**Problem statement**
The answer is all of the entries below, repeated exactly and free of pictures.

------ Dataset entries

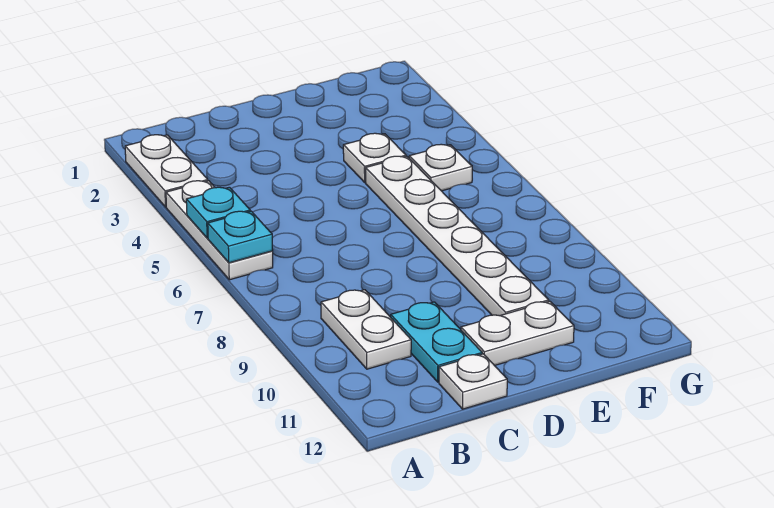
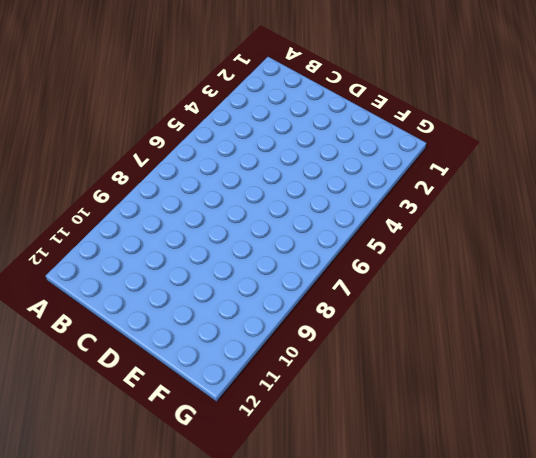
none -> white plate A2:A3 level 1
none -> white plate A4:A6 level 1

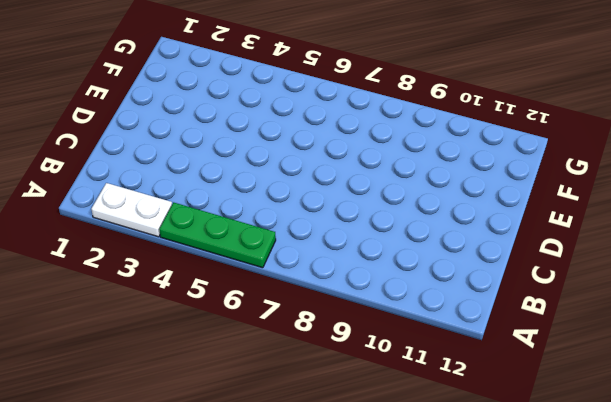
green plate A4:A6 level 1 -> white plate A4:A6 level 1
none -> white plate B9:B10 level 1
none -> cyan plate C10:C11 level 1

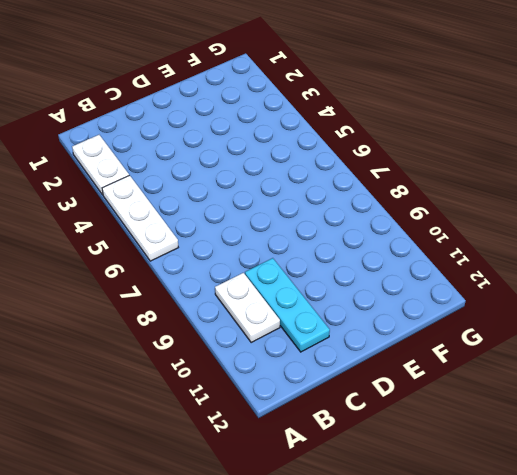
cyan plate C9:C11 level 1 -> cyan plate C10:C11 level 1
none -> white plate C12 level 1
none -> white plate D11:E11 level 1

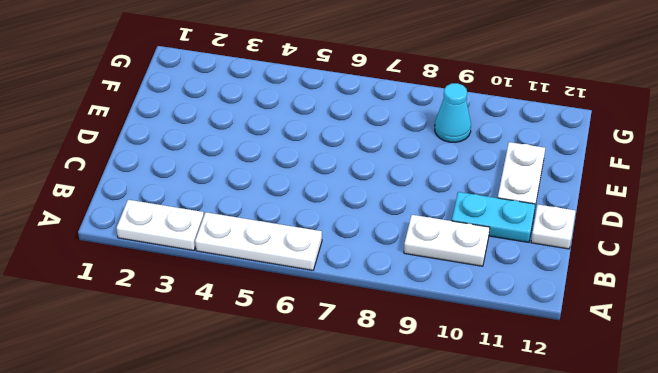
cyan cone F9 level 1 -> none
none -> white plate E4 level 1
none -> white plate E5:E10 level 1

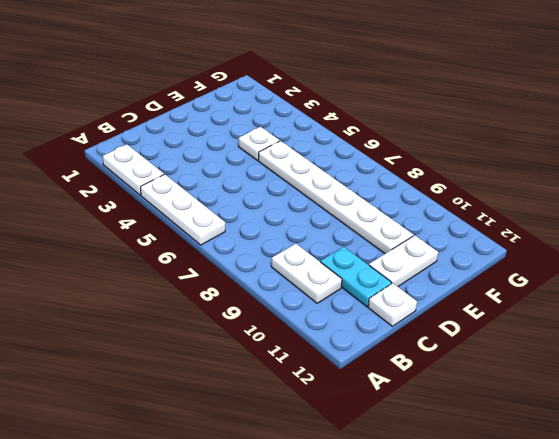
none -> white plate F5 level 1
none -> cyan plate A5 level 2

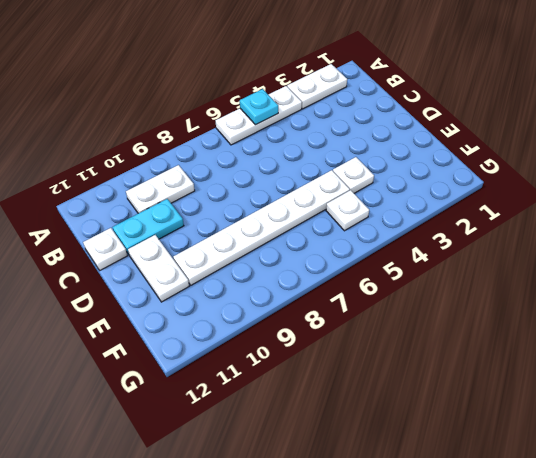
none -> cyan plate A6 level 2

------------

**Task solution**
none -> white plate A2:A3 level 1
none -> white plate A4:A6 level 1

green plate A4:A6 level 1 -> white plate A4:A6 level 1
none -> white plate B9:B10 level 1
none -> cyan plate C10:C11 level 1

cyan plate C9:C11 level 1 -> cyan plate C10:C11 level 1
none -> white plate C12 level 1
none -> white plate D11:E11 level 1

cyan cone F9 level 1 -> none
none -> white plate E4 level 1
none -> white plate E5:E10 level 1

none -> white plate F5 level 1
none -> cyan plate A5 level 2

none -> cyan plate A6 level 2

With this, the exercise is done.